* ABOUT THIS TASK: Please give the entries again in full and exactly, without any picture.
BEGIN RECORDS SHOWN
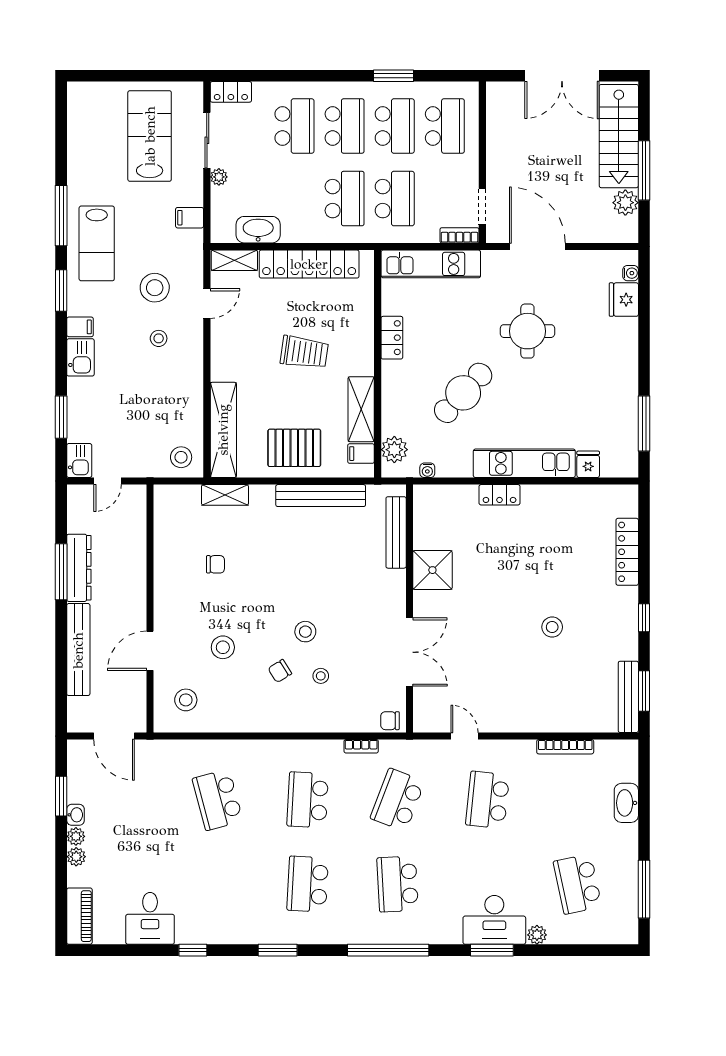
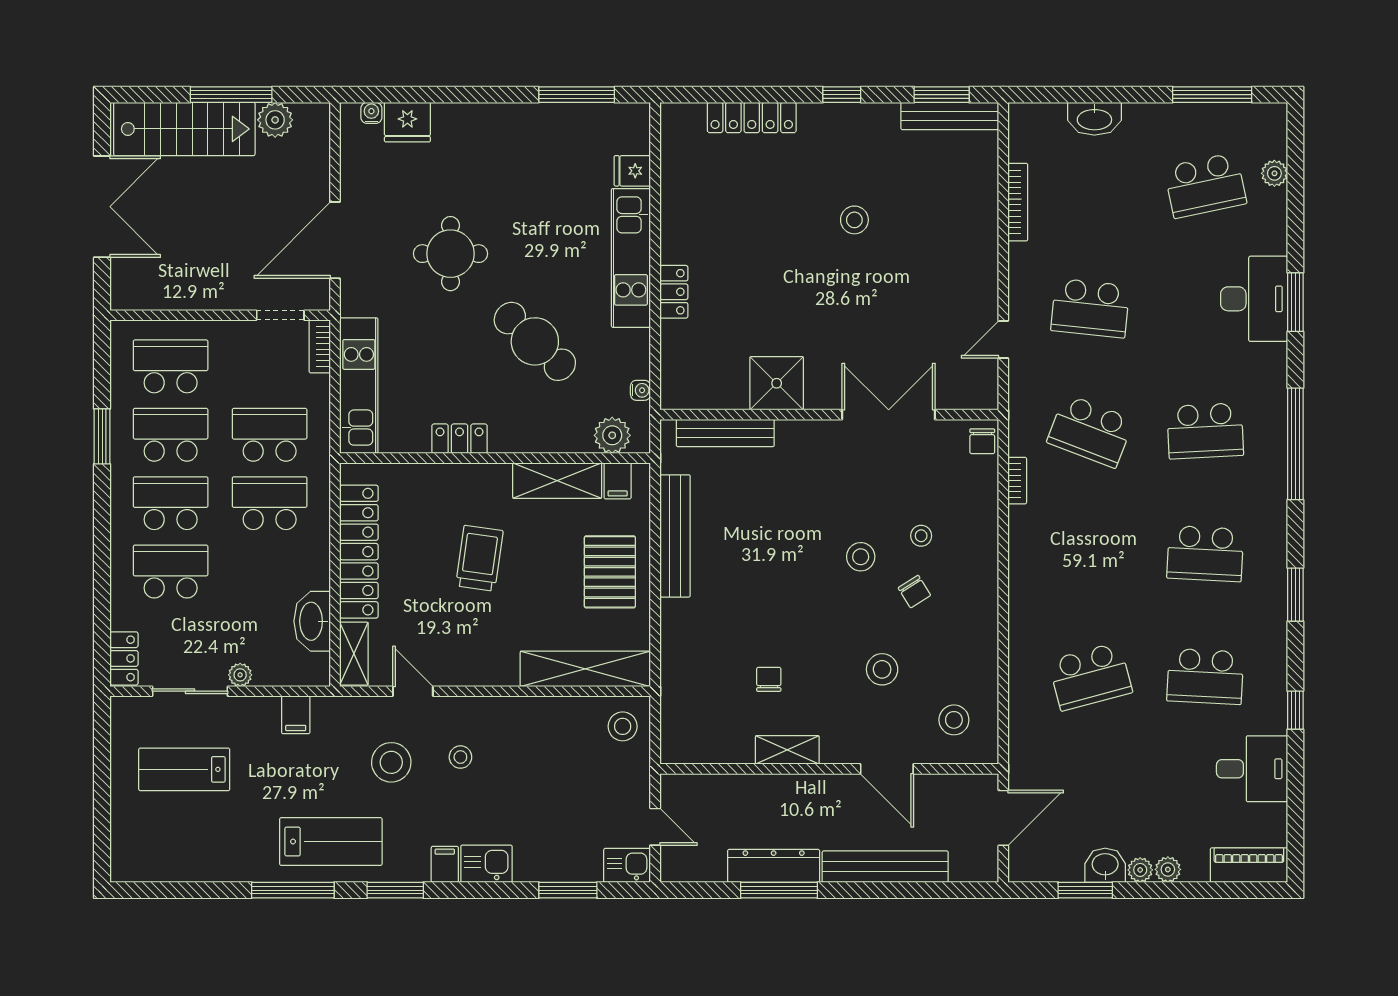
lab bench: (150, 136) -> (184, 769), width x0.73, depth x0.72
shelving: (225, 495) -> (787, 750), moved, turned 90
school desk: (308, 800) -> (1205, 676), moved
washbasin: (75, 815) -> (1105, 865), width x1.38, depth x1.45
plant: (537, 935) -> (1274, 173), moved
END RECORDS SHOWN
* ANSWER BOX:
lab bench: (150, 136) -> (184, 769), width x0.73, depth x0.72
shelving: (225, 495) -> (787, 750), moved, turned 90
school desk: (308, 800) -> (1205, 676), moved
washbasin: (75, 815) -> (1105, 865), width x1.38, depth x1.45
plant: (537, 935) -> (1274, 173), moved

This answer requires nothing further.